TASK PROMPT.
Excluding images, repeat the data exactly as given.

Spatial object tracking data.
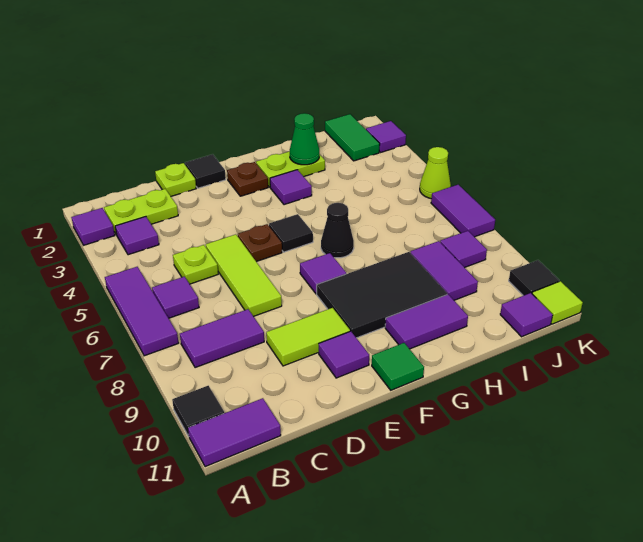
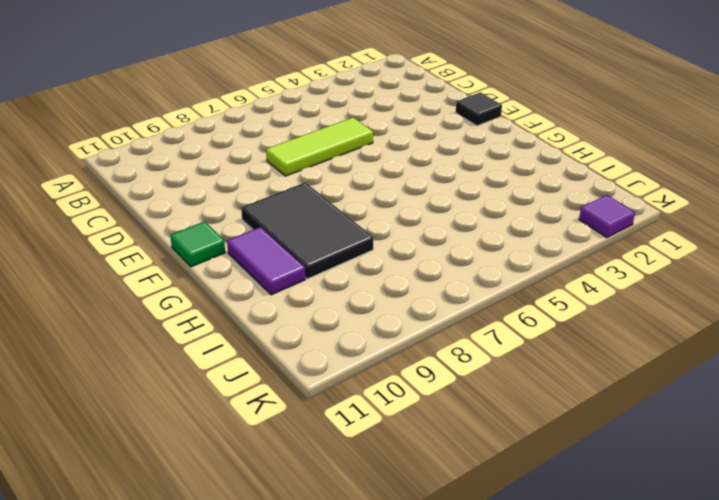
none -> purple 1x1 tile [71,208,115,245]
none -> purple 1x3 tile [105,267,179,356]
none -> black 1x1 tile [172,386,224,436]
none -> purple 1x2 tile [188,398,281,467]

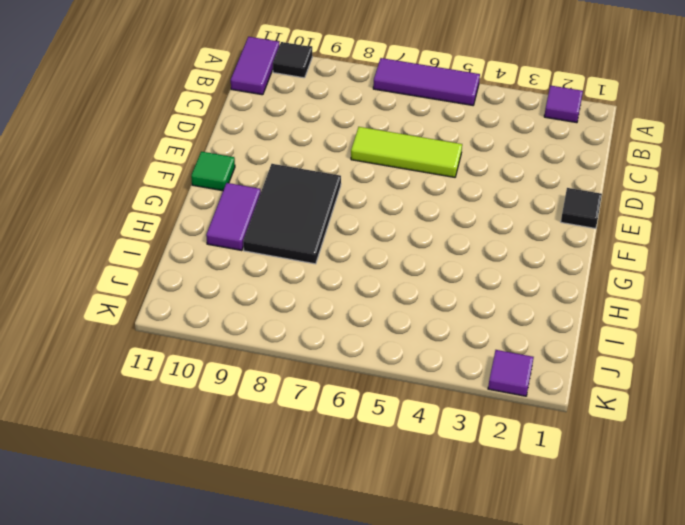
none -> lime 1x2 plate [104,189,178,235]
none -> purple 1x1 tile [115,217,159,255]
none -> purple 1x1 tile [152,277,199,318]
none -> purple 1x2 tile [180,309,264,368]

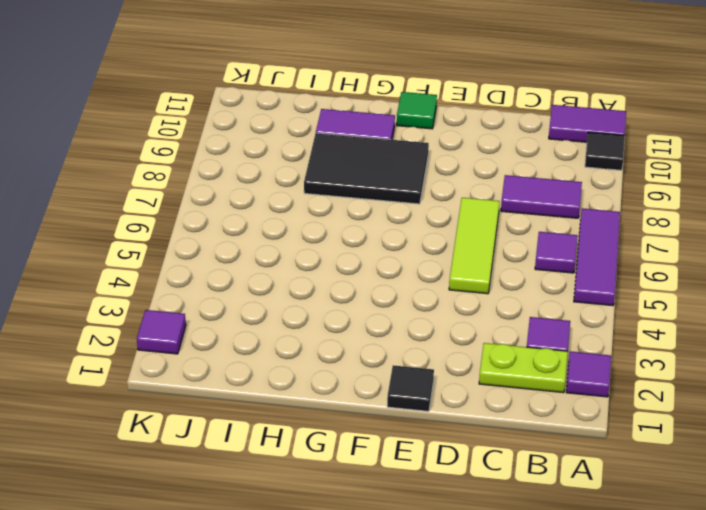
none -> lime 1x1 plate [173,245,218,284]
none -> lime 1x1 plate [155,163,196,196]
none -> lime 1x2 tile [266,308,350,366]
none -> brown 1x1 plate [238,224,282,262]

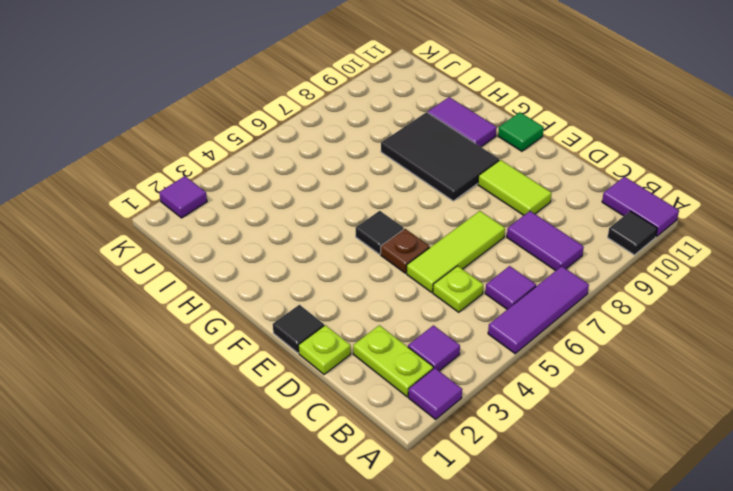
none -> purple 1x1 tile [319,331,369,378]
none -> brown 1x1 plate [227,162,268,196]
none -> purple 1x1 tile [300,253,346,294]
none -> lime 1x2 plate [256,151,325,187]

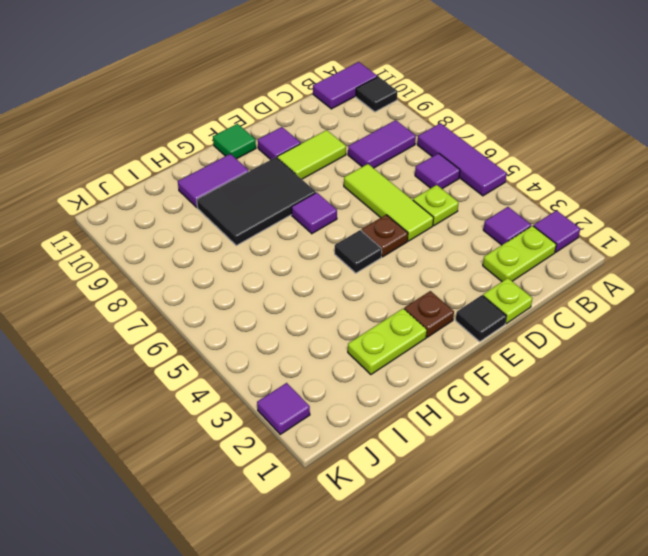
none -> purple 1x1 tile [270,170,312,205]
none -> black 1x1 cone [321,203,354,258]
none -> purple 1x2 tile [410,241,478,300]
none -> green 1x2 tile [325,114,380,161]

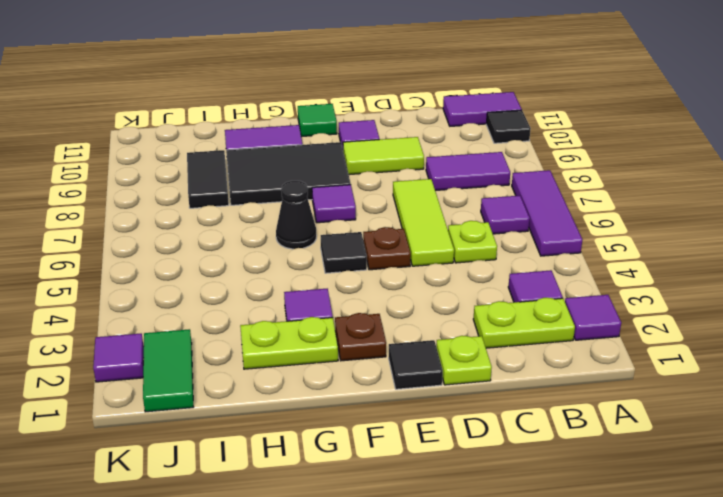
black 1x2 tile [187,150,229,208] -> purple 1x2 tile [410,241,478,300]
none -> purple 1x1 tile [440,231,487,268]
none -> purple 1x1 tile [500,293,553,337]
none -> lime 1x1 cone [420,147,451,199]
none -> purple 1x2 tile [431,185,495,237]

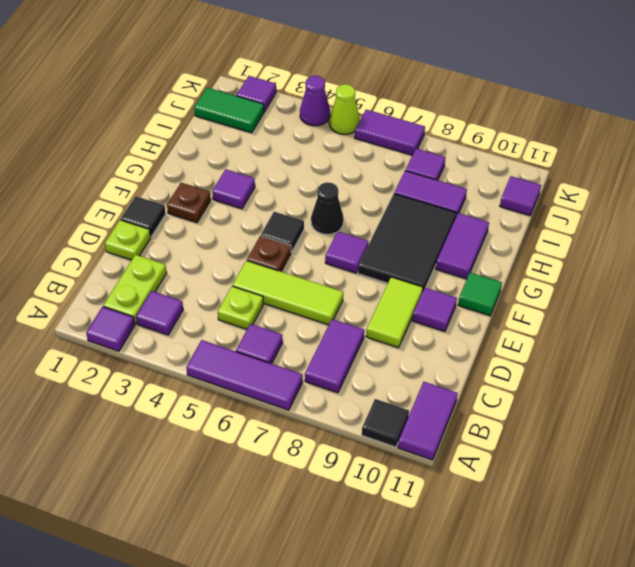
purple 1x1 cone [300,76,330,126] -> none
none -> lime 1x2 plate [256,151,325,187]
none -> black 1x1 tile [509,260,559,296]
none -> lime 1x1 tile [532,281,583,324]
none -> green 1x1 cone [290,113,319,165]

RESULT OF THIS TASK.
none -> purple 1x1 tile [71,208,115,245]
none -> purple 1x3 tile [105,267,179,356]
none -> black 1x1 tile [172,386,224,436]
none -> purple 1x2 tile [188,398,281,467]

none -> lime 1x2 plate [104,189,178,235]
none -> purple 1x1 tile [115,217,159,255]
none -> purple 1x1 tile [152,277,199,318]
none -> purple 1x2 tile [180,309,264,368]

none -> lime 1x1 plate [173,245,218,284]
none -> lime 1x1 plate [155,163,196,196]
none -> lime 1x2 tile [266,308,350,366]
none -> brown 1x1 plate [238,224,282,262]

none -> purple 1x1 tile [319,331,369,378]
none -> brown 1x1 plate [227,162,268,196]
none -> purple 1x1 tile [300,253,346,294]
none -> lime 1x2 plate [256,151,325,187]

none -> purple 1x1 tile [270,170,312,205]
none -> black 1x1 cone [321,203,354,258]
none -> purple 1x2 tile [410,241,478,300]
none -> green 1x2 tile [325,114,380,161]

black 1x2 tile [187,150,229,208] -> purple 1x2 tile [410,241,478,300]
none -> purple 1x1 tile [440,231,487,268]
none -> purple 1x1 tile [500,293,553,337]
none -> lime 1x1 cone [420,147,451,199]
none -> purple 1x2 tile [431,185,495,237]

purple 1x1 cone [300,76,330,126] -> none
none -> lime 1x2 plate [256,151,325,187]
none -> black 1x1 tile [509,260,559,296]
none -> lime 1x1 tile [532,281,583,324]
none -> green 1x1 cone [290,113,319,165]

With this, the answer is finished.